* WORK ORDER *
All lines in the entries below that hold "none" make up the answer.
* * *
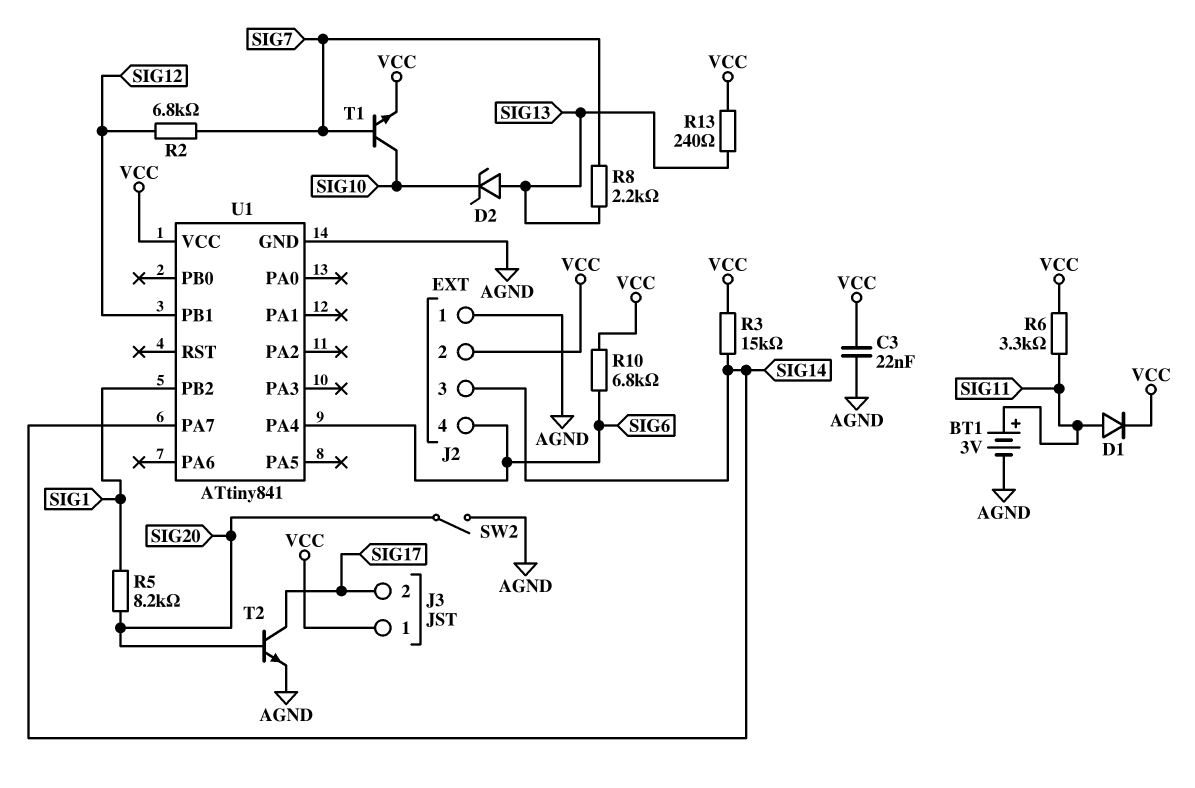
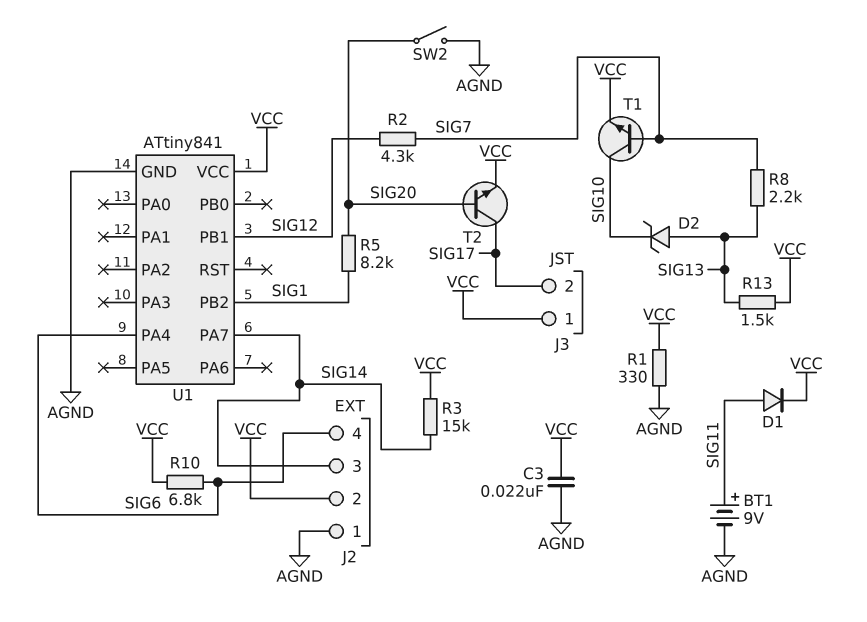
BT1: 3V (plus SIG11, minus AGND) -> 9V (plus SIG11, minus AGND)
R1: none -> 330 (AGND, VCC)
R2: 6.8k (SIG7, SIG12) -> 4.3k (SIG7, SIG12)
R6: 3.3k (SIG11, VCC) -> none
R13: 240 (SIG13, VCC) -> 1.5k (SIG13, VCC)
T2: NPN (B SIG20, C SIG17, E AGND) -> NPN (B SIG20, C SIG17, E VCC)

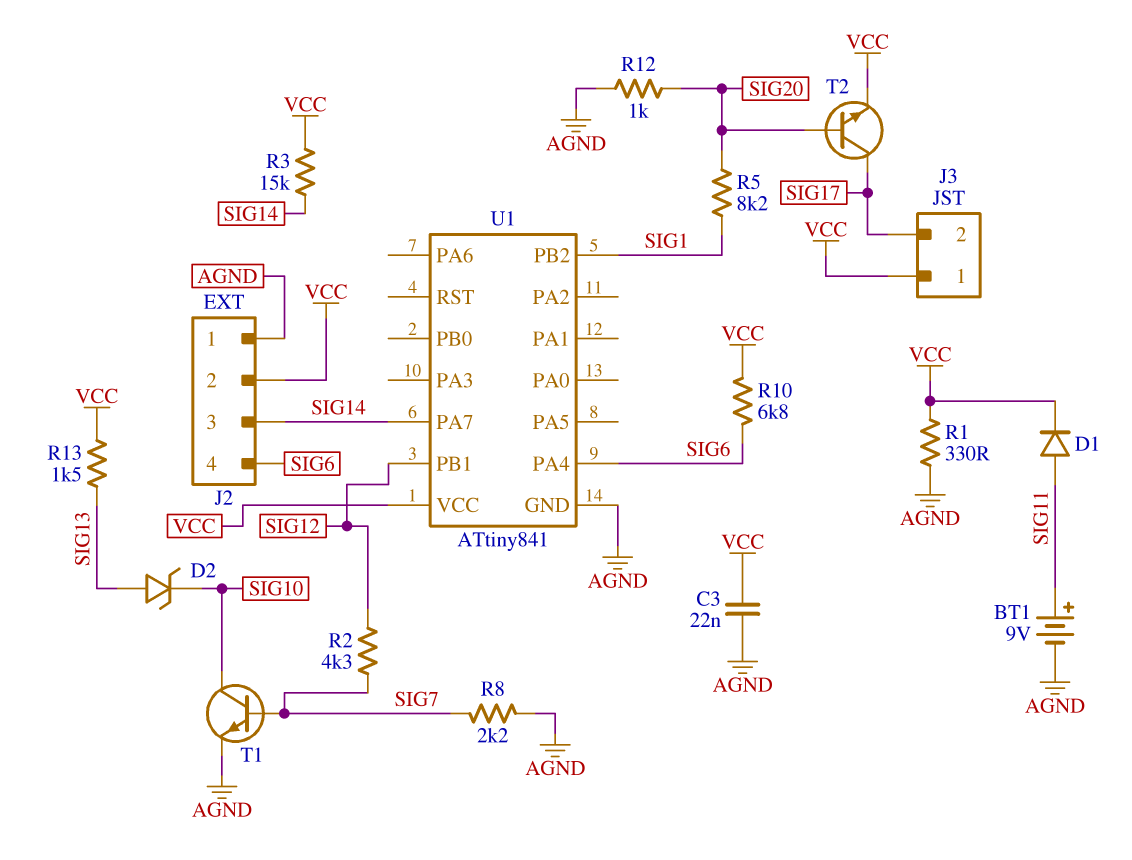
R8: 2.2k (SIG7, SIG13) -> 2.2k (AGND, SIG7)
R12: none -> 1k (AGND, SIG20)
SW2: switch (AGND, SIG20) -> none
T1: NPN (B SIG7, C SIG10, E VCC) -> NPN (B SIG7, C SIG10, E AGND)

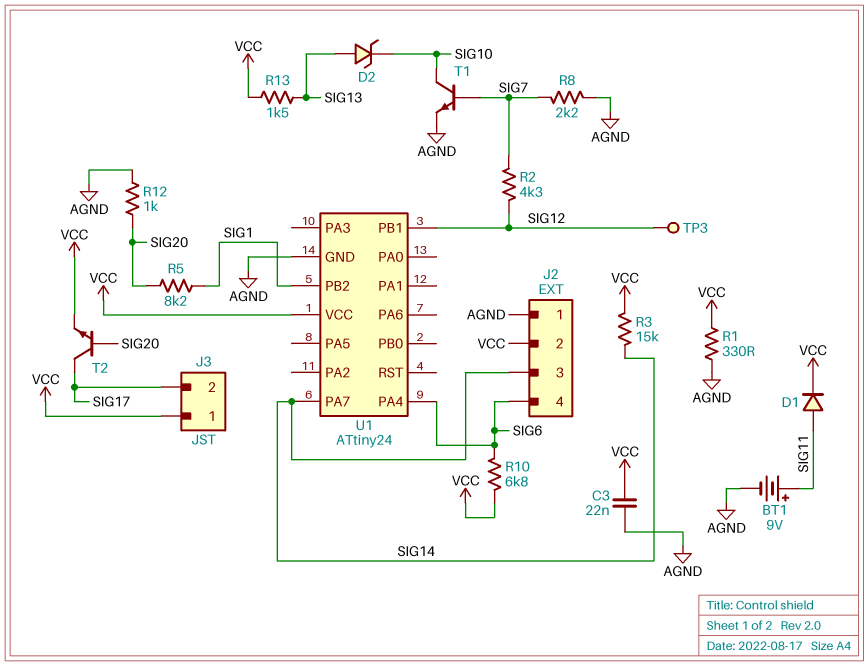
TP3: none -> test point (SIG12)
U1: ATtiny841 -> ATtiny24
* * *
* RESULT FOR THIS EXERCISE *
R1: none -> 330 (AGND, VCC)
R6: 3.3k (SIG11, VCC) -> none
R12: none -> 1k (AGND, SIG20)
SW2: switch (AGND, SIG20) -> none
TP3: none -> test point (SIG12)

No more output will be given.